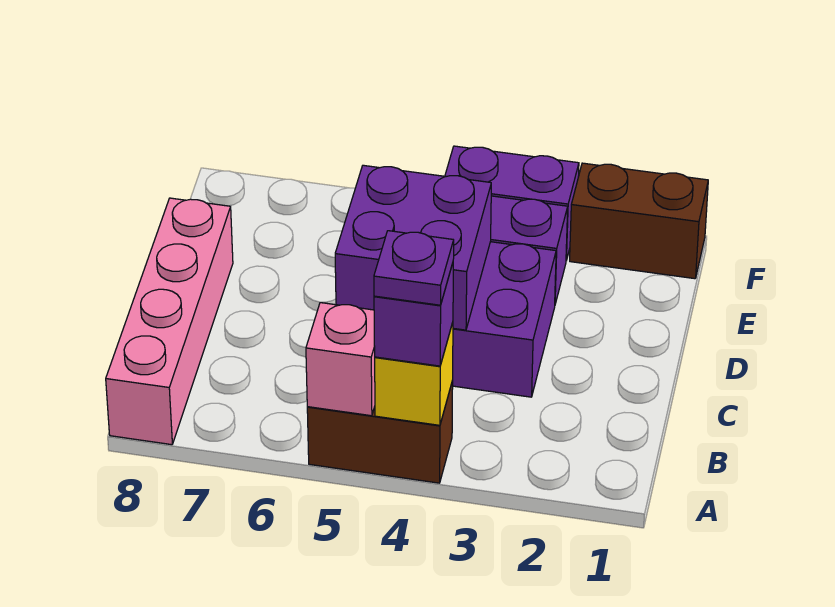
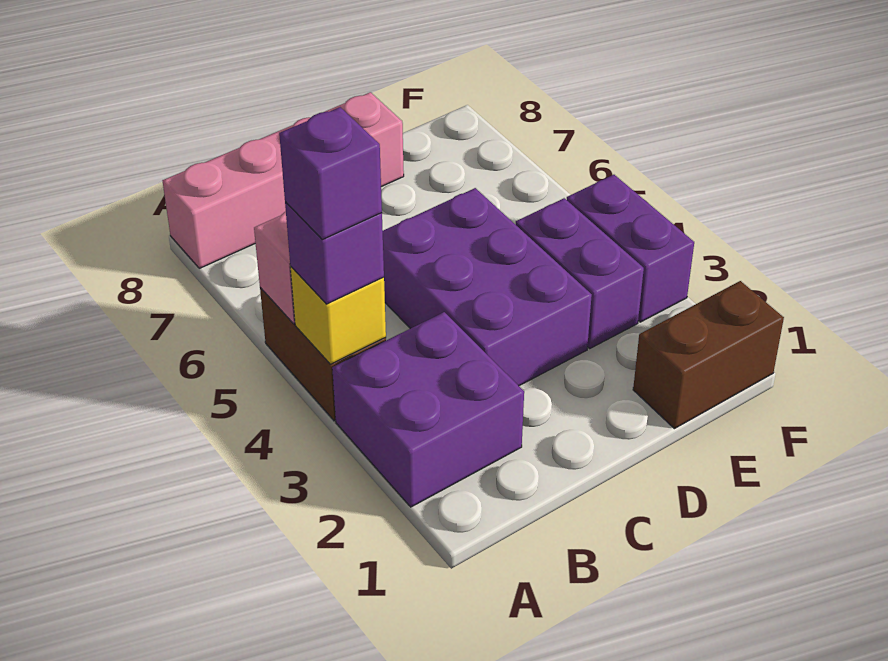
purple plate A4 level 4 -> purple brick A4 level 4
purple brick C4:D5 level 2 -> purple brick A2:B3 level 1
brown brick F1:F2 level 1 -> brown brick E1:F1 level 1

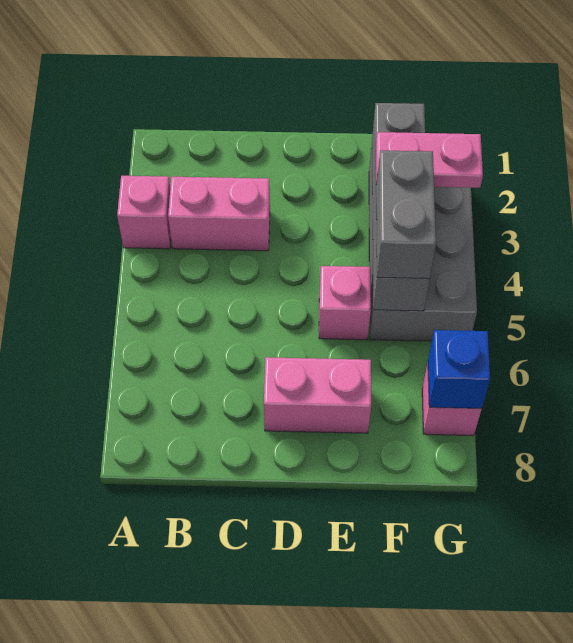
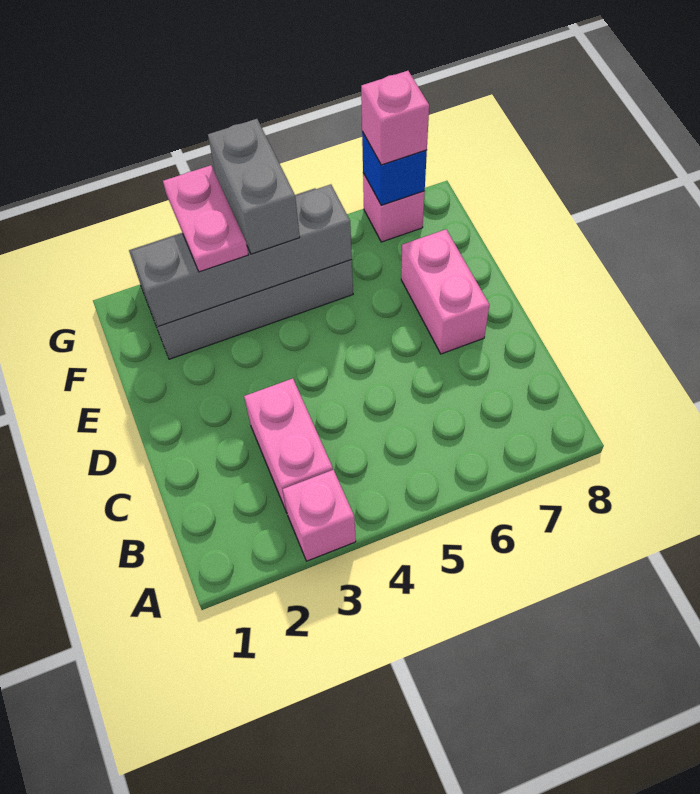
pink brick E5 level 1 -> pink brick G7 level 3
grey brick F4:F5 level 3 -> grey brick F4:G4 level 3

******************************

WHAT IS EXPECTED: In the records above, find each line holding "purple" and copy it.

SOLUTION TO THE EXERCISE:
purple plate A4 level 4 -> purple brick A4 level 4
purple brick C4:D5 level 2 -> purple brick A2:B3 level 1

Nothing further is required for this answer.